### What is required
Pull out every line of the rows below that contains the word "action", and list those lines unchanged.

### Listing
====

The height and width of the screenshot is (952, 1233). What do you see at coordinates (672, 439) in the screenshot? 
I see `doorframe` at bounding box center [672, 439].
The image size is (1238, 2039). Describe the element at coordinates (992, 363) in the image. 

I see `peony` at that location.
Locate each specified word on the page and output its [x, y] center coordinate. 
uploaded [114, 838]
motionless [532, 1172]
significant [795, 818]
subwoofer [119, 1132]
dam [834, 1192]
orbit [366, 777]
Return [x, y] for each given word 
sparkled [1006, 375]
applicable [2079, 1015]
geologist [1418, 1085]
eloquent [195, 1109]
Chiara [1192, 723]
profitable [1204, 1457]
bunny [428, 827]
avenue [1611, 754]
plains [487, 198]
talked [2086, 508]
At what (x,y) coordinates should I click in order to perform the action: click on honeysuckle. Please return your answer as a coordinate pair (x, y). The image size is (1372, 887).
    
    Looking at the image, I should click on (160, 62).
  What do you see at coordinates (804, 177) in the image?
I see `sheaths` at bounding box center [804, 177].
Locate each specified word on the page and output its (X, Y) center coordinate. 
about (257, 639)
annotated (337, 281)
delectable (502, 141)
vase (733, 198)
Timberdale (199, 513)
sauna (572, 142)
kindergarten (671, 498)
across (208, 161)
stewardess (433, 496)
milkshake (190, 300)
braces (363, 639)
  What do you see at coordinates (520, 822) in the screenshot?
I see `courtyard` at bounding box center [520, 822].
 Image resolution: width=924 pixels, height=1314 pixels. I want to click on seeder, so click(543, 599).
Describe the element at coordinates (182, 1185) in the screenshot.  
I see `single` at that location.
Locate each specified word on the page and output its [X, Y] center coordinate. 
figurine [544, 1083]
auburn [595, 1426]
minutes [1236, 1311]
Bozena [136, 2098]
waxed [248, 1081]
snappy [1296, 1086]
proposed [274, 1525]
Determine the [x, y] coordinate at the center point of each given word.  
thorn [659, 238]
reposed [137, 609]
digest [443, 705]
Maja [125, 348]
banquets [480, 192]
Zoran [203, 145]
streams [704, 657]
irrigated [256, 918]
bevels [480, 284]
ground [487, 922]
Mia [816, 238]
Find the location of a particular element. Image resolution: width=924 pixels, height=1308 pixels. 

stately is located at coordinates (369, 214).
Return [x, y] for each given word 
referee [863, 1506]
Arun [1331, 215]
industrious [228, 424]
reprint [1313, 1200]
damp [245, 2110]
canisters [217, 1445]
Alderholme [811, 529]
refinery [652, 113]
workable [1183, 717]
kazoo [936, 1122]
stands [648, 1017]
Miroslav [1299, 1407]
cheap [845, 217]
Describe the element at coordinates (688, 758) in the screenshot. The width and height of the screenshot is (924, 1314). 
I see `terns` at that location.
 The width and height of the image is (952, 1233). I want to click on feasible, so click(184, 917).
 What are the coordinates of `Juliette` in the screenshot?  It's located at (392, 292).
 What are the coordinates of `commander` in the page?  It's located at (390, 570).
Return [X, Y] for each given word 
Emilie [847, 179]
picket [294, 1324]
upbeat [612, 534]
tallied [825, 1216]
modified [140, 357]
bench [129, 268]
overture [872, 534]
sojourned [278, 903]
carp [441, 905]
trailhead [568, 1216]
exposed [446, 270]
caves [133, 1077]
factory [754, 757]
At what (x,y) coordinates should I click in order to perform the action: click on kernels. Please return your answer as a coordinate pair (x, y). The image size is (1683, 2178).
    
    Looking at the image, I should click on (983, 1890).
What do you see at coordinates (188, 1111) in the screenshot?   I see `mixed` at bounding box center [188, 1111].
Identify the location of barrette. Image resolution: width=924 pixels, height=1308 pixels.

====

### Answer below
At what (x,y) coordinates should I click in order to perform the action: click on honeysuckle. Please return your answer as a coordinate pair (x, y). The image size is (1372, 887).
At what (x,y) coordinates should I click in order to perform the action: click on kernels. Please return your answer as a coordinate pair (x, y). The image size is (1683, 2178).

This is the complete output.